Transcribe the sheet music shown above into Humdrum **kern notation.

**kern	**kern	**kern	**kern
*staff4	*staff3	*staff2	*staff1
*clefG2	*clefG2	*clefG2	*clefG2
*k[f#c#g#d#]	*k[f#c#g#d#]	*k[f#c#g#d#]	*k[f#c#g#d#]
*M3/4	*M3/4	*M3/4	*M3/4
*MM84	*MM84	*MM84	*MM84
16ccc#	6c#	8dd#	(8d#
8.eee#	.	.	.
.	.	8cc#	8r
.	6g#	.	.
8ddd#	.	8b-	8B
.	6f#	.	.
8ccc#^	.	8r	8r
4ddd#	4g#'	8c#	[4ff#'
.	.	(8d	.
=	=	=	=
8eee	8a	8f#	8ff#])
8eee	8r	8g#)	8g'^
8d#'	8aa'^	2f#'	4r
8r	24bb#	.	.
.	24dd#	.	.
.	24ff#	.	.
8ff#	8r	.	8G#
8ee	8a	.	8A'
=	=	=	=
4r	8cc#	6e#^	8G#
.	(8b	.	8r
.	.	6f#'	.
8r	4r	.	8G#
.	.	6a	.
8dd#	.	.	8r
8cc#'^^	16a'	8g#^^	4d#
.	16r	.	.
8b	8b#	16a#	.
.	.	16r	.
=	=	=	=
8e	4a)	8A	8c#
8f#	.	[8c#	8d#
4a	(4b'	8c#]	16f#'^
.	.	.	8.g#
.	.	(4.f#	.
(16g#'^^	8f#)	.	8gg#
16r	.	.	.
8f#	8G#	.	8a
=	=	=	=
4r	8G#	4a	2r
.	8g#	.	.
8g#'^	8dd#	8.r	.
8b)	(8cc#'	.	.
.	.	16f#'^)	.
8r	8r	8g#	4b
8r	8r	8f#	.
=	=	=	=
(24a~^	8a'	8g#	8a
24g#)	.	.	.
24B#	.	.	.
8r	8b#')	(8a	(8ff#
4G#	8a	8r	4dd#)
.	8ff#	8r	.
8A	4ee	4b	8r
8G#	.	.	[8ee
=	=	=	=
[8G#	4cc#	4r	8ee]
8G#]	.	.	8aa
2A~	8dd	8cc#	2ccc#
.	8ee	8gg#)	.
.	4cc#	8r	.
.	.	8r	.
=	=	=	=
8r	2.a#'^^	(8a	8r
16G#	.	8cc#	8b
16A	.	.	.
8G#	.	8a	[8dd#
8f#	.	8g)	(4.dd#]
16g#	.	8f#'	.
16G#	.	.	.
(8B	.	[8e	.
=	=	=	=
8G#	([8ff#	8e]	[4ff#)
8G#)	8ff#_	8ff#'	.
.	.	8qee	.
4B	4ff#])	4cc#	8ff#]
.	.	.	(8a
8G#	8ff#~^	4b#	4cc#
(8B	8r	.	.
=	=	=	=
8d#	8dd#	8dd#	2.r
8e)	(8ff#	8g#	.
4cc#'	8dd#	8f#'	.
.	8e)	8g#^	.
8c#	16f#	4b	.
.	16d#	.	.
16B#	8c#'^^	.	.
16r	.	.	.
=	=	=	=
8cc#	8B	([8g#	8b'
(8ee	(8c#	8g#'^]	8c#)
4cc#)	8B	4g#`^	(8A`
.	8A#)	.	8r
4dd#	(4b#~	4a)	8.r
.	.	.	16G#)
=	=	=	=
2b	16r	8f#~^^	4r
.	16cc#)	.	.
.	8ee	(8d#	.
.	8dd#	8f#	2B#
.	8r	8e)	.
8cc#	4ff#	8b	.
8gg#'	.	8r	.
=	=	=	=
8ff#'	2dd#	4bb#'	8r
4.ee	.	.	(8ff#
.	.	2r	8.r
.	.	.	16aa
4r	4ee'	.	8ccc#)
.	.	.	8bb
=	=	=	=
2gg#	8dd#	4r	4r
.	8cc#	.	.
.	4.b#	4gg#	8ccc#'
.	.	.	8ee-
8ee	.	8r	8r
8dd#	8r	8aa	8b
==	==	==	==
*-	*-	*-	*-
*****
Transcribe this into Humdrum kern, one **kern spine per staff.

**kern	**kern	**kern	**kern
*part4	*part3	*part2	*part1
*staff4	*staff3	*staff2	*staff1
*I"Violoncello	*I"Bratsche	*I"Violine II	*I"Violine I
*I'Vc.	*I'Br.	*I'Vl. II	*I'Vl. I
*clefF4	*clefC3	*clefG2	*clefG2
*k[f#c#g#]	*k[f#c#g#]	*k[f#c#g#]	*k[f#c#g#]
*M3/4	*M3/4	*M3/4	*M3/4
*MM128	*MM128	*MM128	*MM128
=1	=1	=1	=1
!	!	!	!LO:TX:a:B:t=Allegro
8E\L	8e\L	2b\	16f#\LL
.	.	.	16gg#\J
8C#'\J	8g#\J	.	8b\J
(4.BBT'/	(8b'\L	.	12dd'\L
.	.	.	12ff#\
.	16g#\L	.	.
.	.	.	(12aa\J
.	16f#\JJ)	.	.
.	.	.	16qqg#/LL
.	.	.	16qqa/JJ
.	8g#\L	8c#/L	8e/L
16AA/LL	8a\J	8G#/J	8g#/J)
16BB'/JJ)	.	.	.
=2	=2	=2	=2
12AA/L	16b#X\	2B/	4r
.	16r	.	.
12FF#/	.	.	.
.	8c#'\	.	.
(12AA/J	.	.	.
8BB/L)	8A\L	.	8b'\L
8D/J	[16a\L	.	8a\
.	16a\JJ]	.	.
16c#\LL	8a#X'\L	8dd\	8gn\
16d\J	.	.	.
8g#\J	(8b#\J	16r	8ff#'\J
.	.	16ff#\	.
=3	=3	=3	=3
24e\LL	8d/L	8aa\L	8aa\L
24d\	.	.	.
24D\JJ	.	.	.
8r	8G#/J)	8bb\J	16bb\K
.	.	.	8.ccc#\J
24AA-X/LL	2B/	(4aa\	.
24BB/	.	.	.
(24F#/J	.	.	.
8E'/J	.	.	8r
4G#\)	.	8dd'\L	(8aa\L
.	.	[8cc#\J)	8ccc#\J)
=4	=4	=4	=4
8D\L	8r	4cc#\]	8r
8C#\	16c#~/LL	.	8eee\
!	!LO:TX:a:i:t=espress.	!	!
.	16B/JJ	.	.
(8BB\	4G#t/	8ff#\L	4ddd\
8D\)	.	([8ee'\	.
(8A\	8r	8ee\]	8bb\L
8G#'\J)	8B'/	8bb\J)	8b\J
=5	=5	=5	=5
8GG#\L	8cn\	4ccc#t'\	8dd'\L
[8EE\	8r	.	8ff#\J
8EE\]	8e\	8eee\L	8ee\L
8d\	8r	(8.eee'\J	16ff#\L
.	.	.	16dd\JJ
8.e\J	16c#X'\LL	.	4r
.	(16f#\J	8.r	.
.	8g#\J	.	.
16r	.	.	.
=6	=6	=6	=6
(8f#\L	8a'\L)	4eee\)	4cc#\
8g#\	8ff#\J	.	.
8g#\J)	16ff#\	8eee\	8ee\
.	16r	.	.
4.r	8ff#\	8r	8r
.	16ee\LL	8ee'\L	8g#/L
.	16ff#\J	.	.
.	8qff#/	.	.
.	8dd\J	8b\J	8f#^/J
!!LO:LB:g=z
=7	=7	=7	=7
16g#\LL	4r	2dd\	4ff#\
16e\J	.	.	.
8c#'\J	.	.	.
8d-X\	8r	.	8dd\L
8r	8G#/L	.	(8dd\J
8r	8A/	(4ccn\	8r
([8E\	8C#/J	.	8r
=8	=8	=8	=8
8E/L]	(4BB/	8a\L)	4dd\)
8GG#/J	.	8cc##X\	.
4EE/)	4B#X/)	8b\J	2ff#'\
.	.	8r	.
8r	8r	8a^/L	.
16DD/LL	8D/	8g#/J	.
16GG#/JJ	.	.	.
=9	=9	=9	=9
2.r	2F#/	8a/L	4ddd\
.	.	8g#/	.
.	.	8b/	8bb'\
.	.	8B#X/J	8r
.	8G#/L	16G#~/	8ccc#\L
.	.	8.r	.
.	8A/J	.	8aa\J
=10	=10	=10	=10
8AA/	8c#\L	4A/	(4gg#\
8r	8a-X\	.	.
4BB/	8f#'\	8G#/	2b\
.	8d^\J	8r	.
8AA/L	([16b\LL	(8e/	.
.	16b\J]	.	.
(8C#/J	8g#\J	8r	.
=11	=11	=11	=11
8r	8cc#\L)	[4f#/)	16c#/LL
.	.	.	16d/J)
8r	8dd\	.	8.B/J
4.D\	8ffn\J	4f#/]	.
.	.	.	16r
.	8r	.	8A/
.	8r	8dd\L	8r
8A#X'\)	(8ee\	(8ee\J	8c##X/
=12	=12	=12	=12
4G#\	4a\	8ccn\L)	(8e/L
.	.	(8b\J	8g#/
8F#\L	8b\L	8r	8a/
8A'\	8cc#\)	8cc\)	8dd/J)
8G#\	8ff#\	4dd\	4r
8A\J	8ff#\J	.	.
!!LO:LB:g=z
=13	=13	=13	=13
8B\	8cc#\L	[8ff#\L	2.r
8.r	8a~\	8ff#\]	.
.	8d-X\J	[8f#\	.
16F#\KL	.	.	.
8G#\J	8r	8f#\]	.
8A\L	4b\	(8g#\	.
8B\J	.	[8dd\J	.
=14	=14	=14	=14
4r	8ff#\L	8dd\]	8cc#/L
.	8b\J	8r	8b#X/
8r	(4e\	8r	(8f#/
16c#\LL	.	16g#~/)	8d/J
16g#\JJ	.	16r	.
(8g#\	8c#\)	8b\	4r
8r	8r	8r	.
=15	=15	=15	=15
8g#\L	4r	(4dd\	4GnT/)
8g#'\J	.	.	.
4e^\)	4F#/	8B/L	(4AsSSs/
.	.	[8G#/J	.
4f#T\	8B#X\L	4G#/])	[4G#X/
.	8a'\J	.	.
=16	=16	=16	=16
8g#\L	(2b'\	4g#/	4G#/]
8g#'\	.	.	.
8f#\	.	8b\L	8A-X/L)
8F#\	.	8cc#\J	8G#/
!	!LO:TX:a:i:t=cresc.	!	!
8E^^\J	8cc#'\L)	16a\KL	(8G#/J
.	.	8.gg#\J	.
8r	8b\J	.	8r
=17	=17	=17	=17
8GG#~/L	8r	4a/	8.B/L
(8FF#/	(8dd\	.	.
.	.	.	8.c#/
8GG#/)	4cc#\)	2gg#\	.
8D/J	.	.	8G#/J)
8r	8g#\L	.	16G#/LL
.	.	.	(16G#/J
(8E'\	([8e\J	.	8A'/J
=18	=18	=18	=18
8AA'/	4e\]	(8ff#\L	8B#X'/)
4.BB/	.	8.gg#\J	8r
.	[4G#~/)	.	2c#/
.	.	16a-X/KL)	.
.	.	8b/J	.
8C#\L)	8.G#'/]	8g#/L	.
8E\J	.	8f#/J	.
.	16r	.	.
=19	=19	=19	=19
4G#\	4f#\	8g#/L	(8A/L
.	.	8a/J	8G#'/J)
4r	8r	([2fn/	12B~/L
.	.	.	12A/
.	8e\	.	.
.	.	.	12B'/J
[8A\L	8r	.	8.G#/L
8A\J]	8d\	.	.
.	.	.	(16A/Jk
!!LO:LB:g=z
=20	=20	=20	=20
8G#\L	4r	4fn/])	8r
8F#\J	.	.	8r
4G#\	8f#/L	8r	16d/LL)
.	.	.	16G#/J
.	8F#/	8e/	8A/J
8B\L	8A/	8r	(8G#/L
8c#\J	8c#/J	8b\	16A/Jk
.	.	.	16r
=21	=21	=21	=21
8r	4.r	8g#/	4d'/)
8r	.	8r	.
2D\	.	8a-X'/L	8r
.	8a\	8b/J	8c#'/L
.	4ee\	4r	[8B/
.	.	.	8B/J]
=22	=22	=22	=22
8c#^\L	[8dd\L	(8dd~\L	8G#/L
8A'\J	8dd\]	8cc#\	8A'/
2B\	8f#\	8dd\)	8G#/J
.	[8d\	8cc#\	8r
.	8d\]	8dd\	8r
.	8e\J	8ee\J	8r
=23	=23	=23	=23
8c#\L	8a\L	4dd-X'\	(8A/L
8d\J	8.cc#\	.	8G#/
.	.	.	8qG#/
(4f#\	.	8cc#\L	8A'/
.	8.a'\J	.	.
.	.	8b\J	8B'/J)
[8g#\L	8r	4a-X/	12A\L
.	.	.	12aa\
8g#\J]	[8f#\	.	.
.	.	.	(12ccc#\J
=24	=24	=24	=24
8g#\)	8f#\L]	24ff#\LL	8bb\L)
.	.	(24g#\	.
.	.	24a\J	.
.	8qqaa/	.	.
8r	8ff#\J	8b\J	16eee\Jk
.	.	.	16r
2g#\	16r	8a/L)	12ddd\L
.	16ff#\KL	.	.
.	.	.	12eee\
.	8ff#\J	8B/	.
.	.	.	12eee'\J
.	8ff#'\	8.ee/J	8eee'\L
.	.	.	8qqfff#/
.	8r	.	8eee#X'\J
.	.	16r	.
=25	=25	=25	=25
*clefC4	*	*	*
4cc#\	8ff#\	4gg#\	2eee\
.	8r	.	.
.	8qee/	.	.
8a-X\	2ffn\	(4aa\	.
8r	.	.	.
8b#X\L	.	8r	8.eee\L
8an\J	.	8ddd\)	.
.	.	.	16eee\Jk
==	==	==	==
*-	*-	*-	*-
*****
The request
Locate each line in the records above that contains the word "Humdrum" with the same capitalization, and copy those lines.

Exercise output
Transcribe the sheet music shown above into Humdrum **kern notation.
Transcribe this into Humdrum kern, one **kern spine per staff.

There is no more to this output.